(TASK INSTRUCTIONS): Your answer is the lines below, exactly, from the one that contains "black hourglass: 3 -> 5" through the one that contains "yellow hourglass: 3 -> 0", both included.
DATA SHOWN START
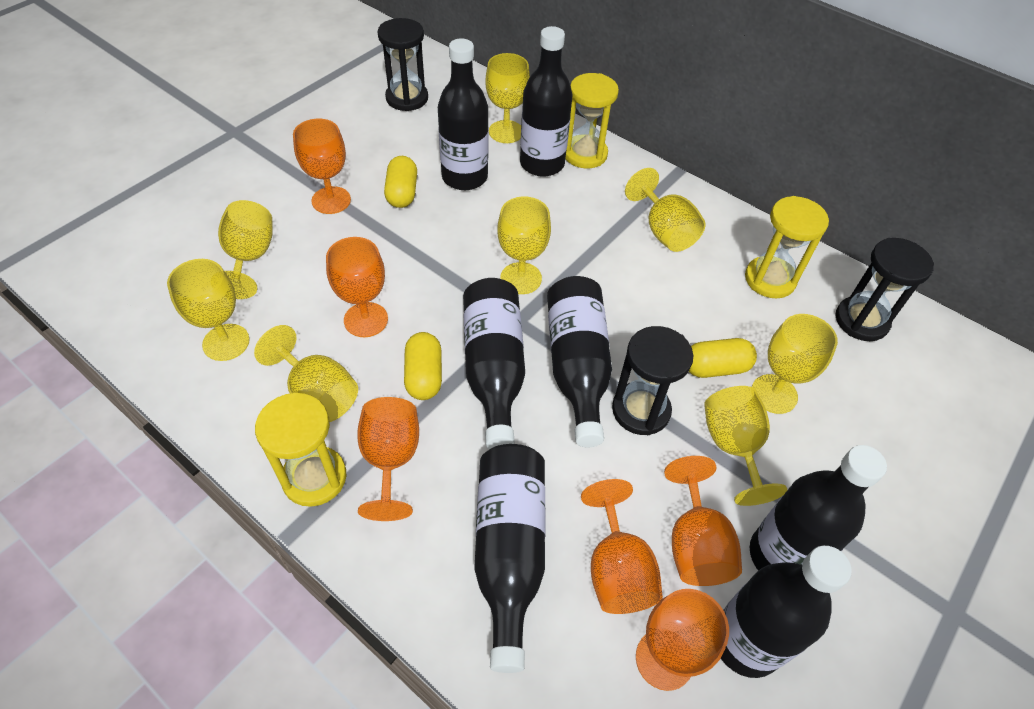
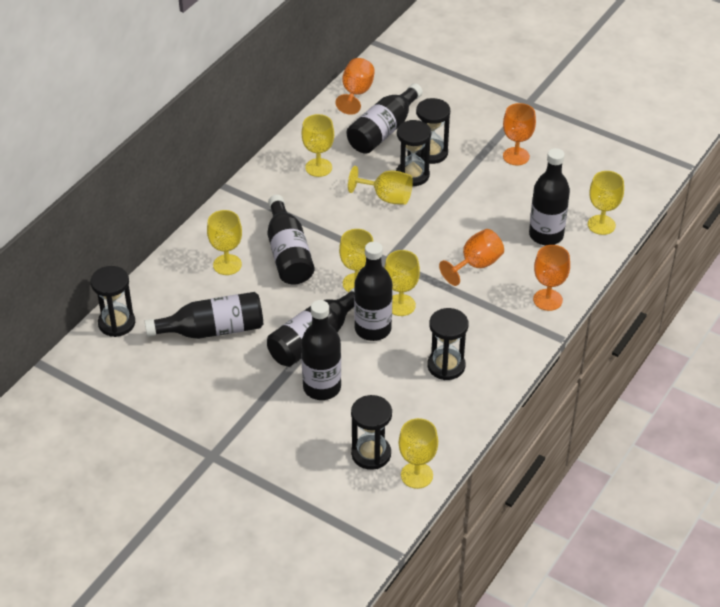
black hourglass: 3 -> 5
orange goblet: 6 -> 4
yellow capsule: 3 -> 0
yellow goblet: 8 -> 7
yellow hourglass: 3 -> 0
DATA SHOWN END
DATA SHOWN START
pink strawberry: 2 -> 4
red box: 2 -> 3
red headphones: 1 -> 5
DATA SHOWN END
DATA SHOWN START
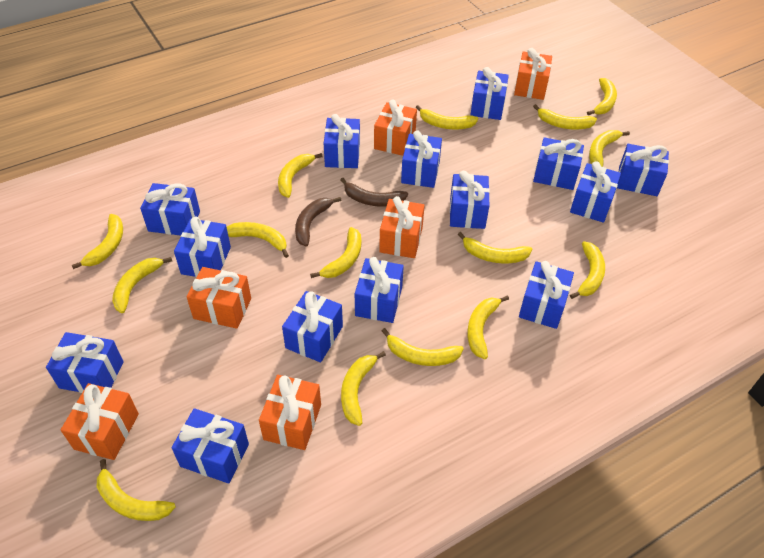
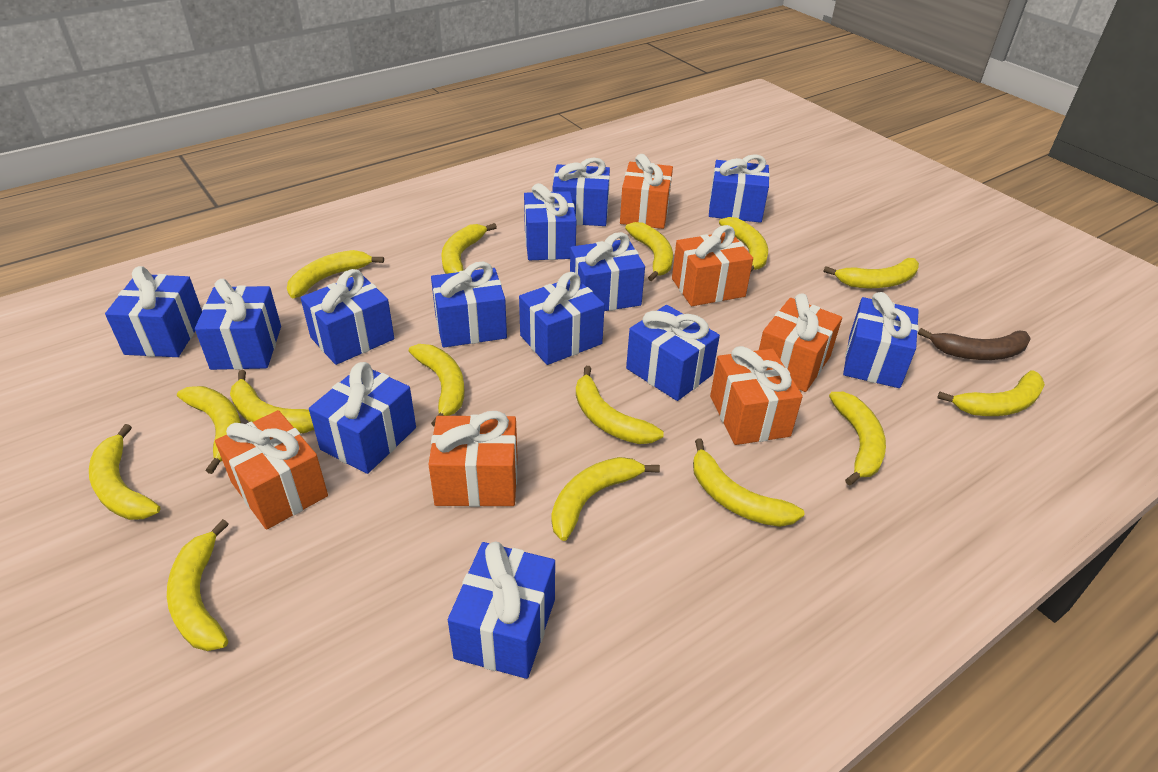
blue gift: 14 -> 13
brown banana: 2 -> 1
DATA SHOWN END
(RESPONSE TO THE EXERCISE):
black hourglass: 3 -> 5
orange goblet: 6 -> 4
yellow capsule: 3 -> 0
yellow goblet: 8 -> 7
yellow hourglass: 3 -> 0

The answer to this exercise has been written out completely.